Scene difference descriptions
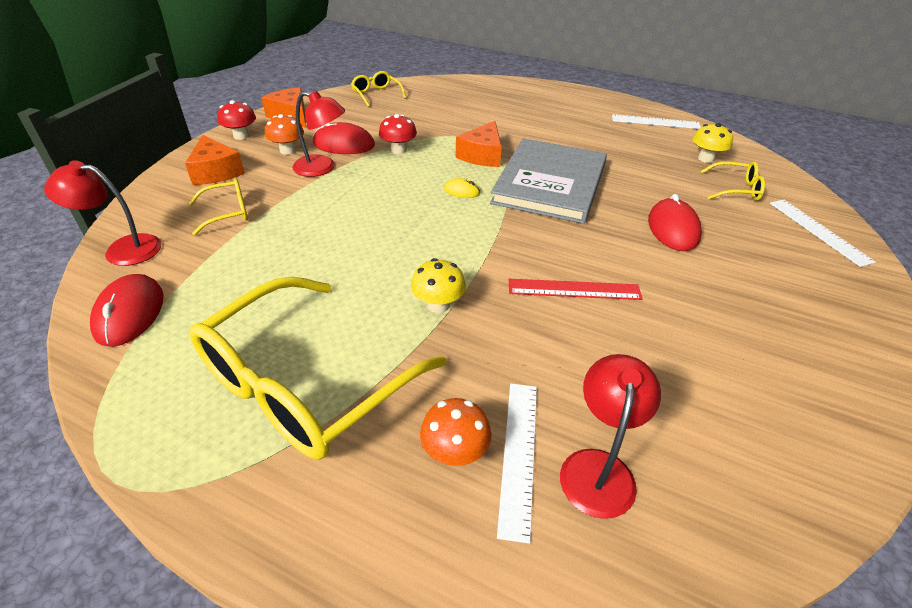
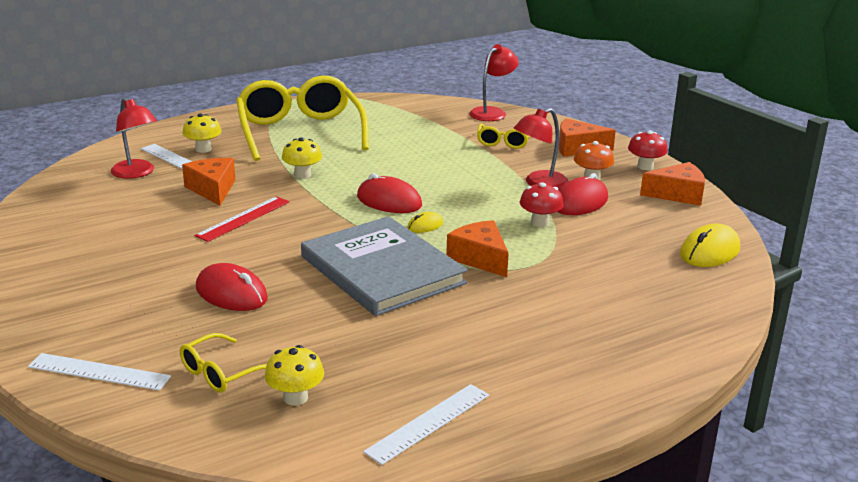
camera: 125 degrees right, 15 degrees down
(130, 313) = (419, 108): red mouse -> red mouse (389, 201)
(376, 94) = (709, 251): yellow glasses -> yellow mouse
(455, 452) = (203, 149): orange mushroom -> yellow mushroom
(549, 353) = (212, 189): none -> orange cheese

What you have to do »
In the entries above, find lines with "yellow" and copy each.

Finished exercise »
(376, 94) = (709, 251): yellow glasses -> yellow mouse
(455, 452) = (203, 149): orange mushroom -> yellow mushroom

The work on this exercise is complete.